Begin MATERIAL SUPPLIED

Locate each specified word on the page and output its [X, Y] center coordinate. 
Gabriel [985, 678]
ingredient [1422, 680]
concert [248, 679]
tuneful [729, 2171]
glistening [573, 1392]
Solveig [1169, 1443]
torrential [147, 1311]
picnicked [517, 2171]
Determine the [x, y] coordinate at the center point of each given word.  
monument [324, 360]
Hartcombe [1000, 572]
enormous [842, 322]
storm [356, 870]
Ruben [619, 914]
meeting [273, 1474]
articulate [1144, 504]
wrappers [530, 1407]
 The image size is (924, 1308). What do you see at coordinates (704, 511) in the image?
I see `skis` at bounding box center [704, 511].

End MATERIAL SUPPLIED

→ WORK INSTRUCTIONS: Output the data from the start down through the line containing "picnicked [517, 2171]" as a two-column CSV with headers text and answer. Give one row per text-and-answer pair, with each value in double quotes and line breaks replaced by spaces.

→ EXERCISE OUTPUT:
text,answer
"Locate each specified word on the page and output its [X, Y] center coordinate. Gabriel","[985, 678]"
"ingredient","[1422, 680]"
"concert","[248, 679]"
"tuneful","[729, 2171]"
"glistening","[573, 1392]"
"Solveig","[1169, 1443]"
"torrential","[147, 1311]"
"picnicked","[517, 2171]"